Goal of the exercise
For the data that follows, return each line unchanged and drop the pictures.

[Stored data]
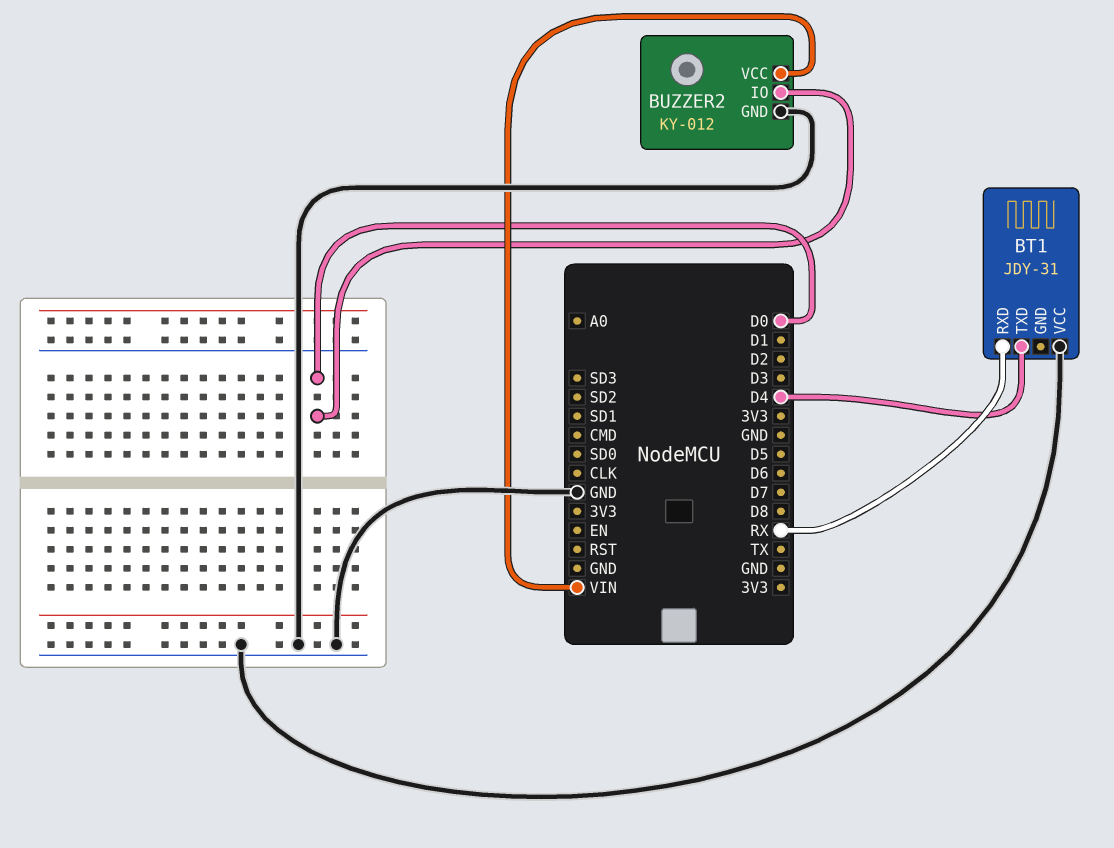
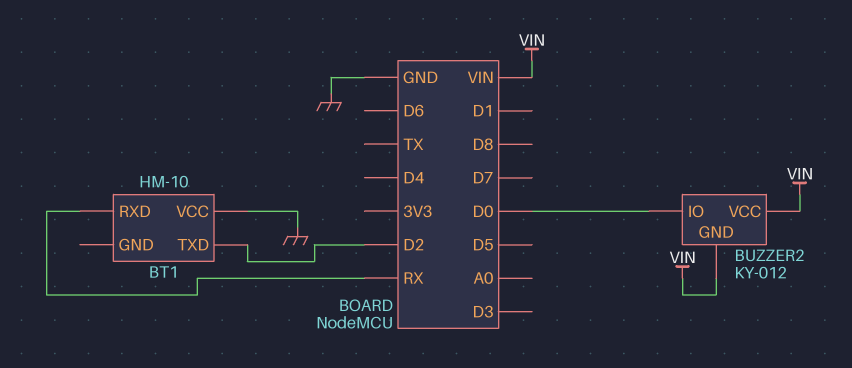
BT1: JDY-31 -> HM-10
BT1 pin TXD: D4 -> D2
BUZZER2 pin GND: GND -> VIN

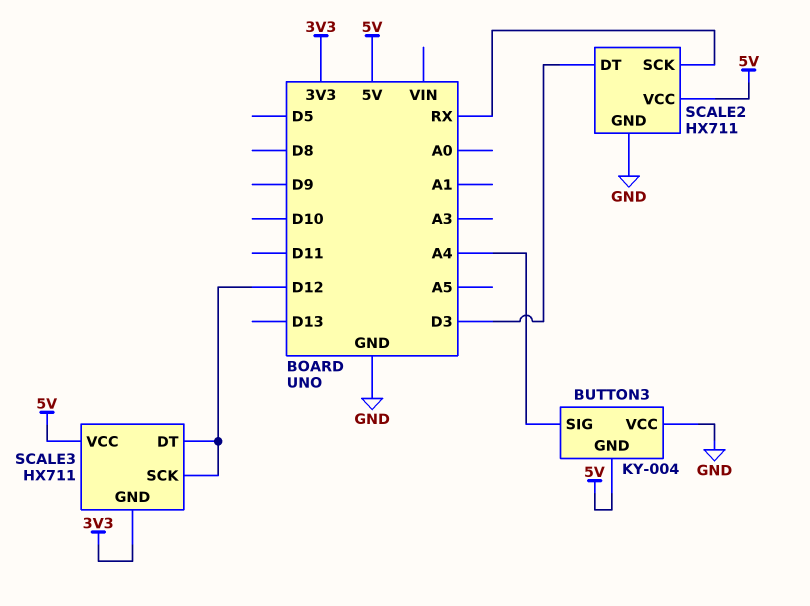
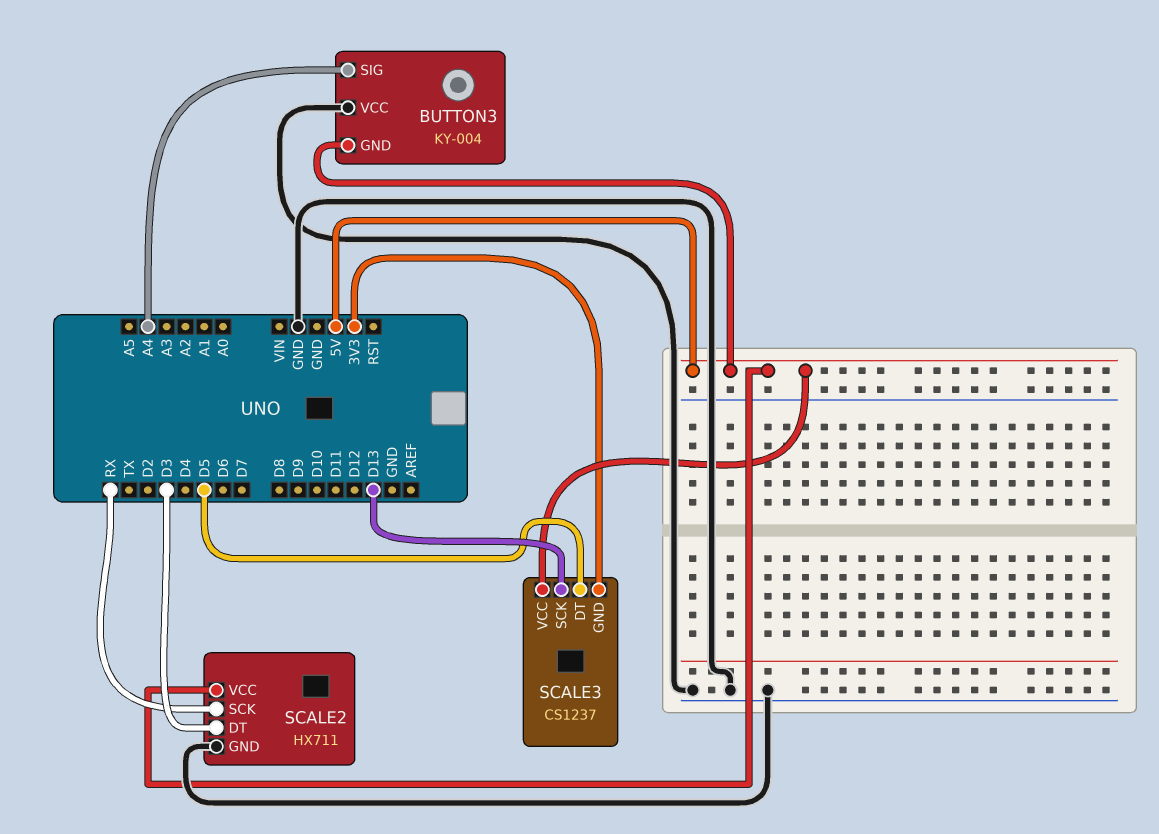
SCALE3: HX711 -> CS1237
SCALE3 pin DT: D12 -> D5
SCALE3 pin SCK: D12 -> D13

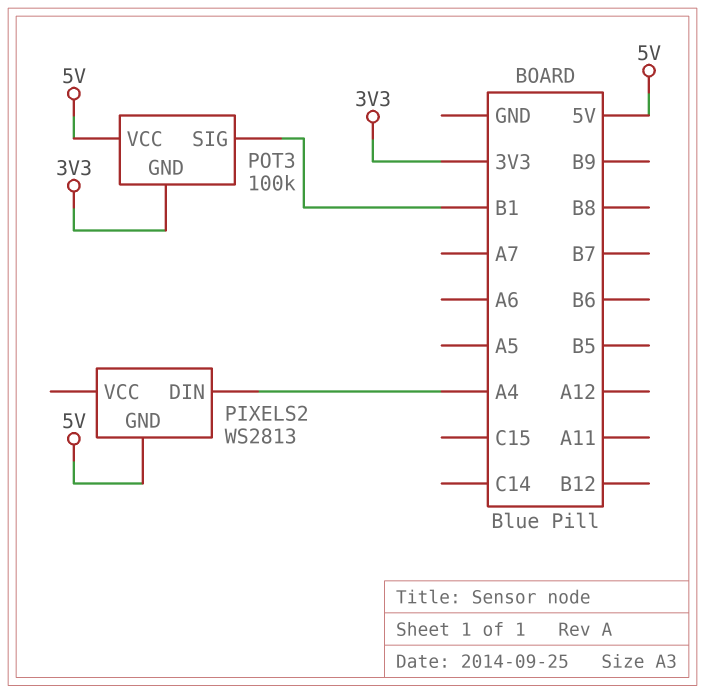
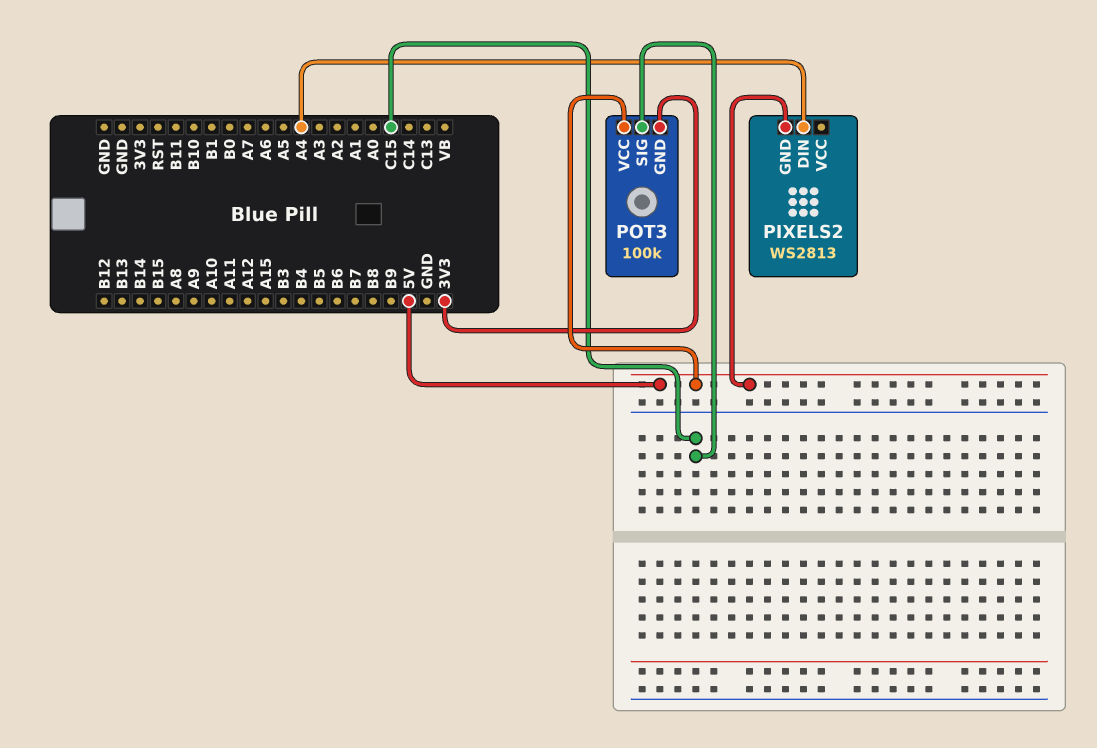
POT3 pin SIG: B1 -> C15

Problem solution
BT1: JDY-31 -> HM-10
BT1 pin TXD: D4 -> D2
BUZZER2 pin GND: GND -> VIN

SCALE3: HX711 -> CS1237
SCALE3 pin DT: D12 -> D5
SCALE3 pin SCK: D12 -> D13

POT3 pin SIG: B1 -> C15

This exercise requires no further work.